TASK STATEMENT -> What is needed is an exact transcription of every record, minus the pictures.
BEGIN DATA EXCERPTS
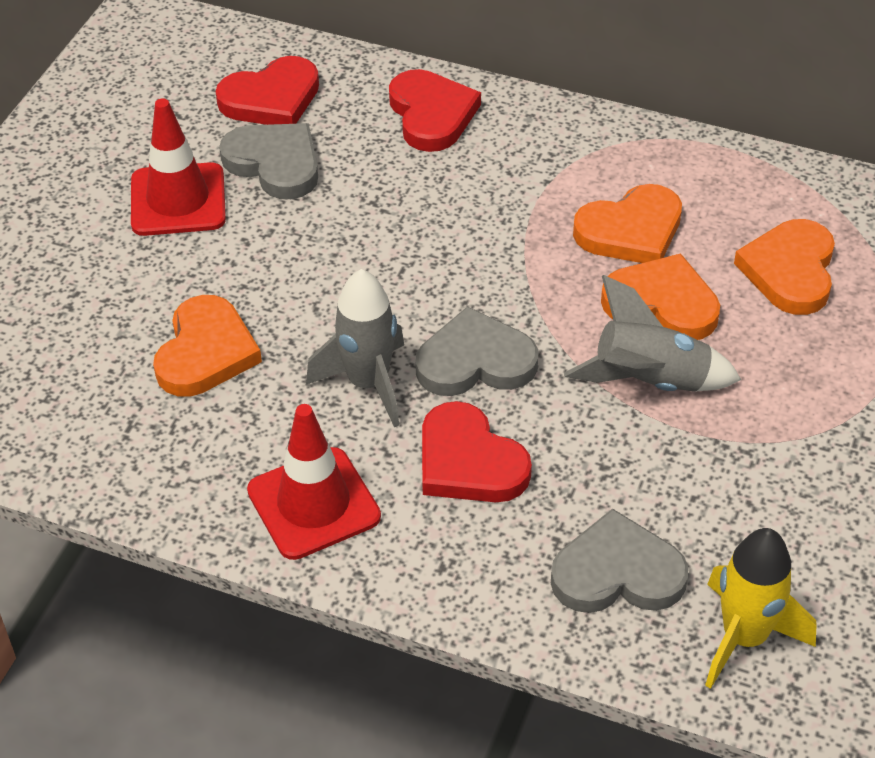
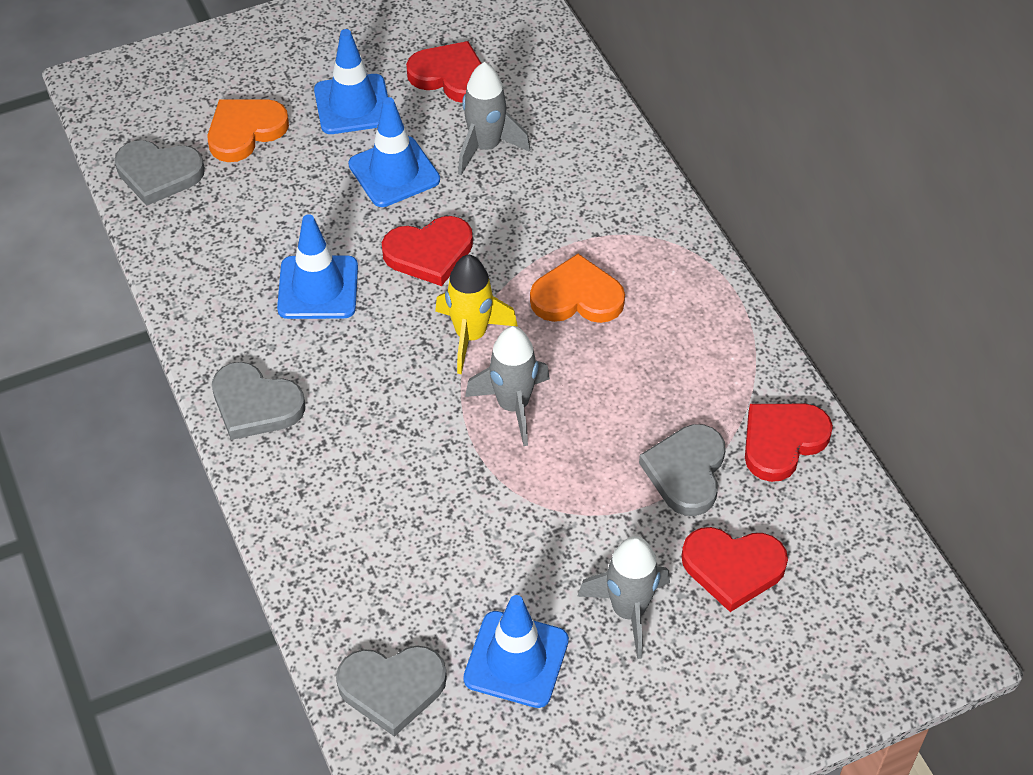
blue traffic cone: 0 -> 4
grey heart: 3 -> 4
grey rocket: 2 -> 3
orange heart: 4 -> 2
red heart: 3 -> 4
red traffic cone: 2 -> 0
END DATA EXCERPTS
ANSWER SPACE ->
blue traffic cone: 0 -> 4
grey heart: 3 -> 4
grey rocket: 2 -> 3
orange heart: 4 -> 2
red heart: 3 -> 4
red traffic cone: 2 -> 0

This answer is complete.